**WHAT YOU NEED TO DO:** Please restate the entries verbatim. The copy should hold no pictures.

Remote sensing images with detections
--- START ---

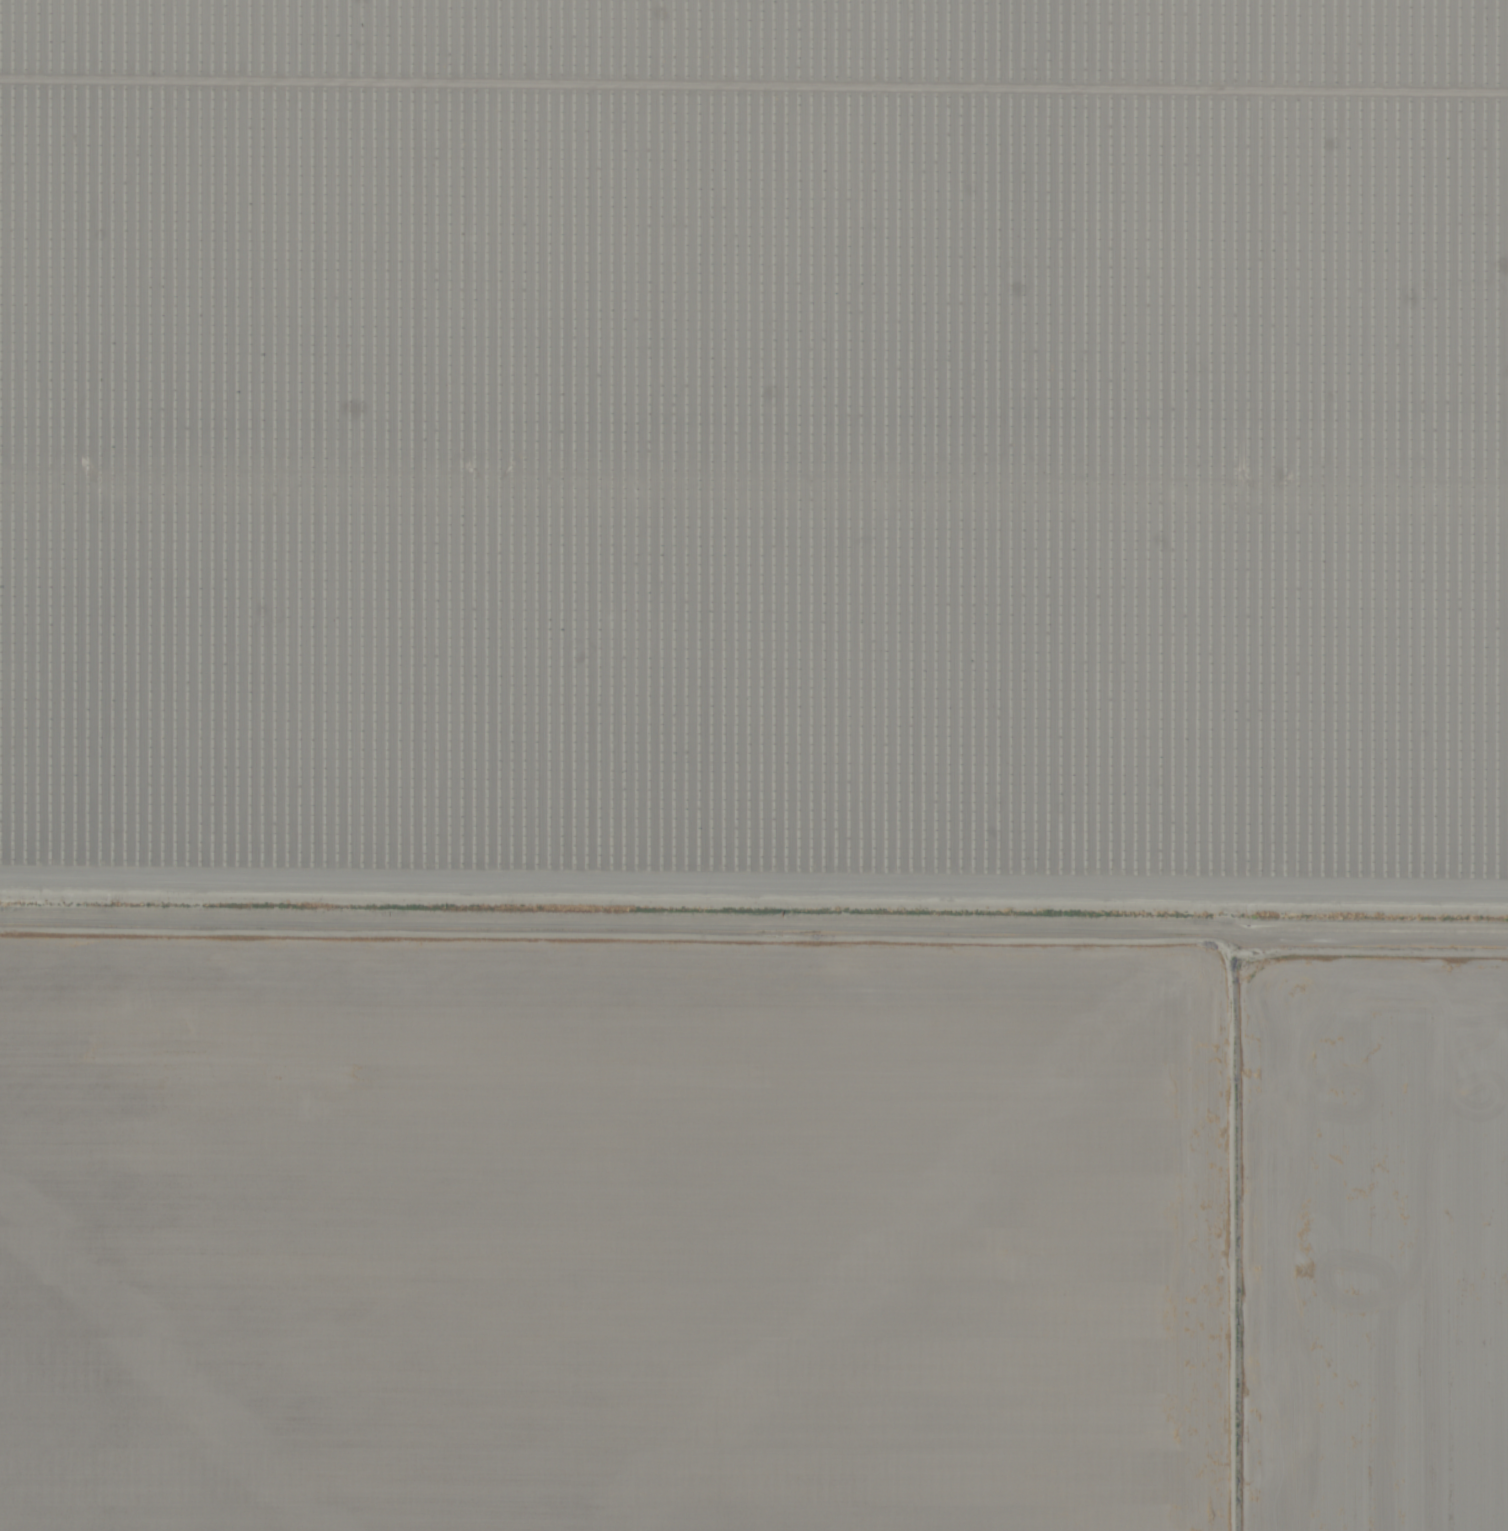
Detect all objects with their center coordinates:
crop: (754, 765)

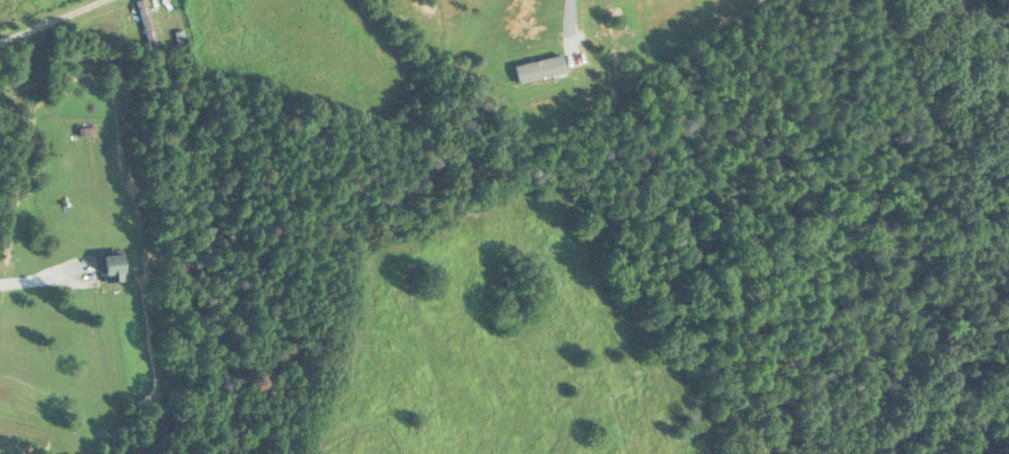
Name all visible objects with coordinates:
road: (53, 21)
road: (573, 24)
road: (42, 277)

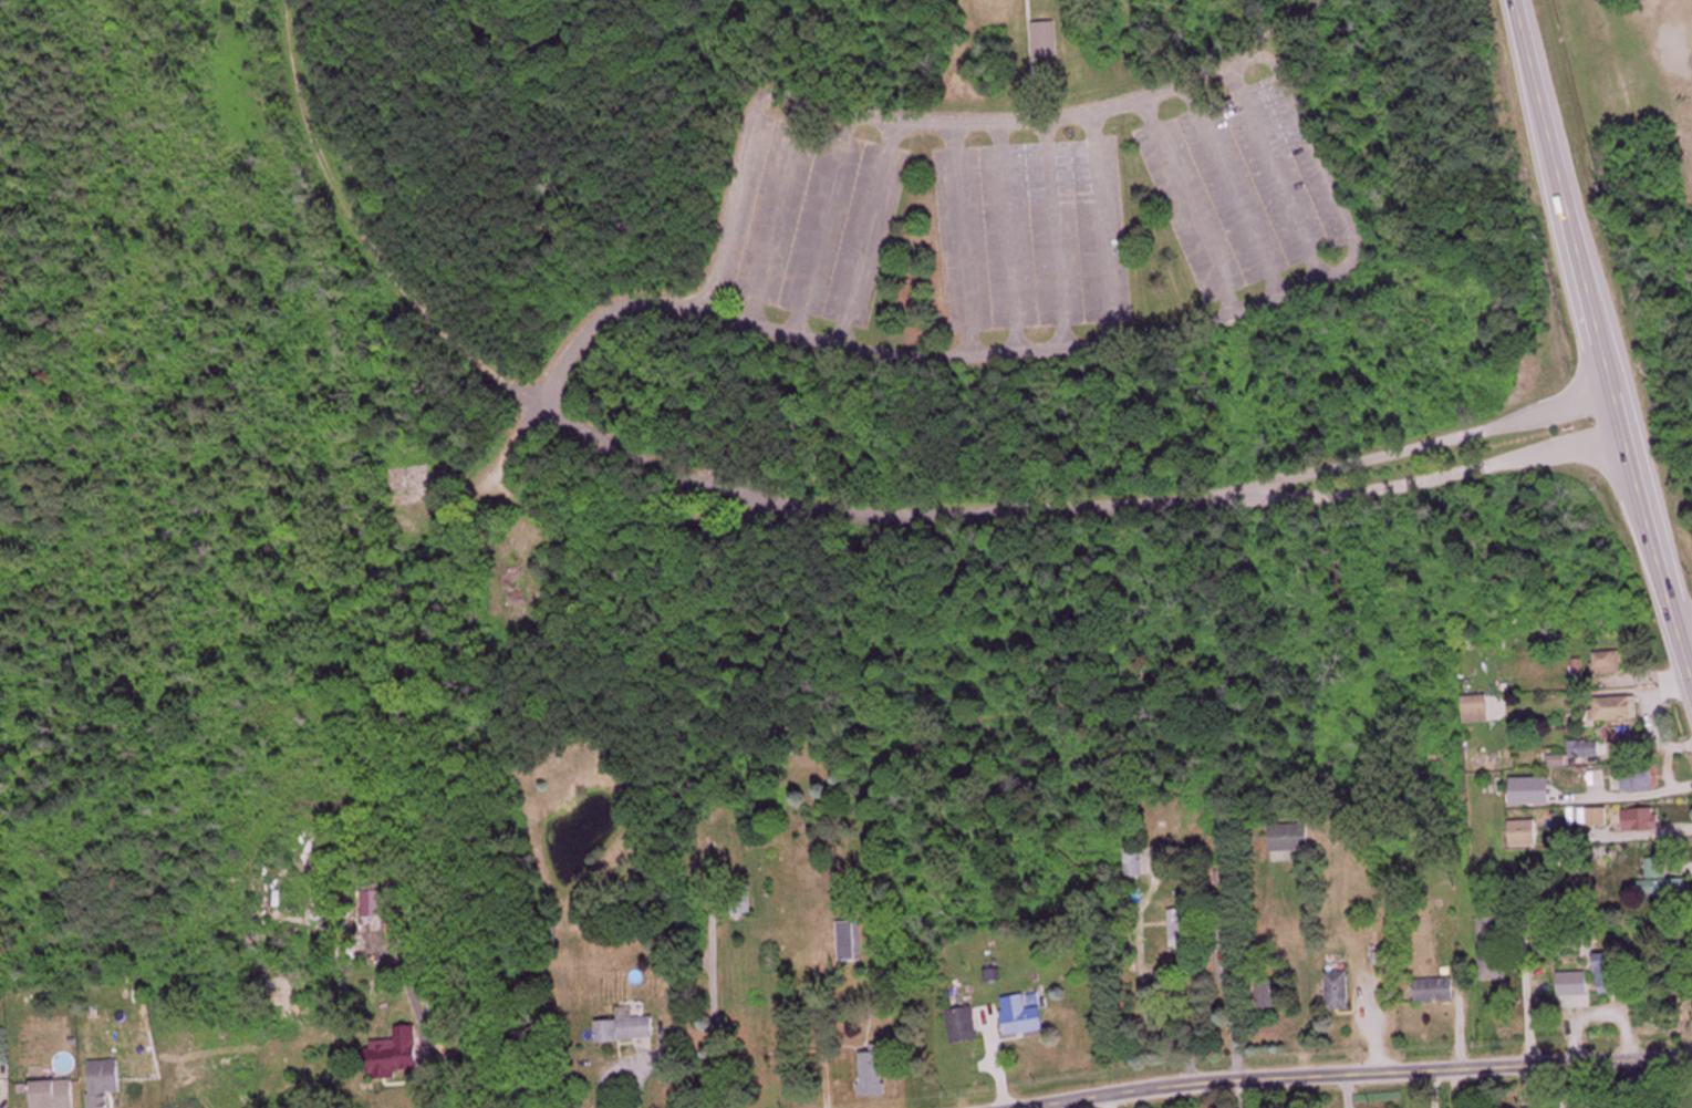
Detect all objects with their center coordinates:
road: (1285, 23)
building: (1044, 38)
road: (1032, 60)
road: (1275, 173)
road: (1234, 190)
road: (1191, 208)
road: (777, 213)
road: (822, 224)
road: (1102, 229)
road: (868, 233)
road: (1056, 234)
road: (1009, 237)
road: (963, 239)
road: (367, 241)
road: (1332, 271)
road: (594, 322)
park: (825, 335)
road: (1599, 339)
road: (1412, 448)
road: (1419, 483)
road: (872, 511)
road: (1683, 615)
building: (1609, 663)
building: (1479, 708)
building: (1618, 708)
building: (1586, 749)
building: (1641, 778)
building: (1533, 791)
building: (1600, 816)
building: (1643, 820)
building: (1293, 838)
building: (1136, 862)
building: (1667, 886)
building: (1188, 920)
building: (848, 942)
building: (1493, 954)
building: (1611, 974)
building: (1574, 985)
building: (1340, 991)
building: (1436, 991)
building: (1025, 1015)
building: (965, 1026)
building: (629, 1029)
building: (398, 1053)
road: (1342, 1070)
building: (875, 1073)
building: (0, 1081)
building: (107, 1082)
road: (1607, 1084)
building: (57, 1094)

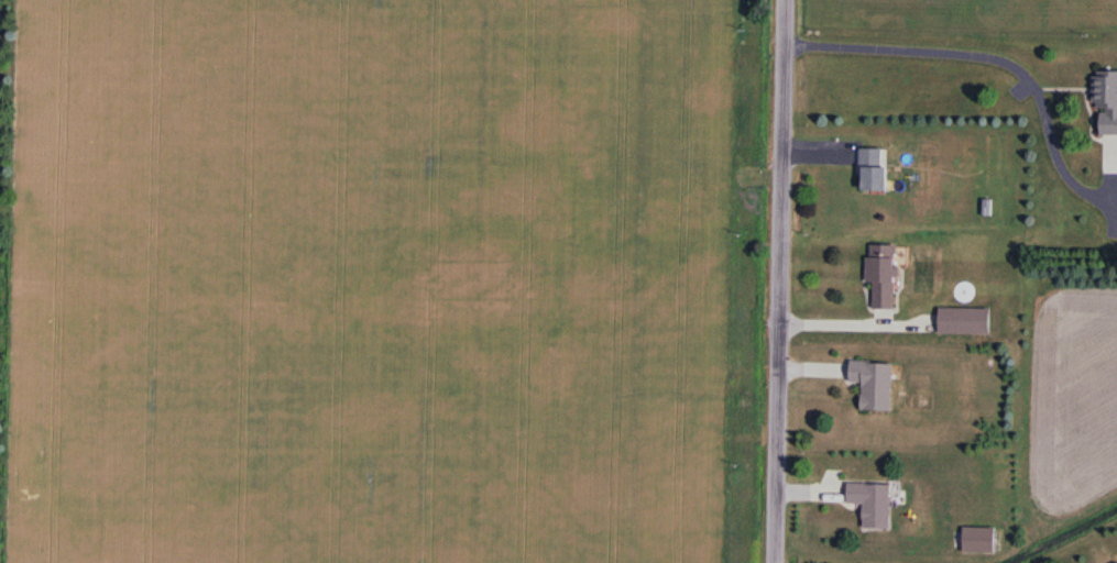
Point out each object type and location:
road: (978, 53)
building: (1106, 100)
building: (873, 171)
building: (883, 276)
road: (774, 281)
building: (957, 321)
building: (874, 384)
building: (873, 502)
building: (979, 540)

--- END ---

**EXERCISE RESULT:**
Detect all objects with their center coordinates:
crop: (754, 765)

Name all visible objects with coordinates:
road: (53, 21)
road: (573, 24)
road: (42, 277)

Detect all objects with their center coordinates:
road: (1285, 23)
building: (1044, 38)
road: (1032, 60)
road: (1275, 173)
road: (1234, 190)
road: (1191, 208)
road: (777, 213)
road: (822, 224)
road: (1102, 229)
road: (868, 233)
road: (1056, 234)
road: (1009, 237)
road: (963, 239)
road: (367, 241)
road: (1332, 271)
road: (594, 322)
park: (825, 335)
road: (1599, 339)
road: (1412, 448)
road: (1419, 483)
road: (872, 511)
road: (1683, 615)
building: (1609, 663)
building: (1479, 708)
building: (1618, 708)
building: (1586, 749)
building: (1641, 778)
building: (1533, 791)
building: (1600, 816)
building: (1643, 820)
building: (1293, 838)
building: (1136, 862)
building: (1667, 886)
building: (1188, 920)
building: (848, 942)
building: (1493, 954)
building: (1611, 974)
building: (1574, 985)
building: (1340, 991)
building: (1436, 991)
building: (1025, 1015)
building: (965, 1026)
building: (629, 1029)
building: (398, 1053)
road: (1342, 1070)
building: (875, 1073)
building: (0, 1081)
building: (107, 1082)
road: (1607, 1084)
building: (57, 1094)

Point out each object type and location:
road: (978, 53)
building: (1106, 100)
building: (873, 171)
building: (883, 276)
road: (774, 281)
building: (957, 321)
building: (874, 384)
building: (873, 502)
building: (979, 540)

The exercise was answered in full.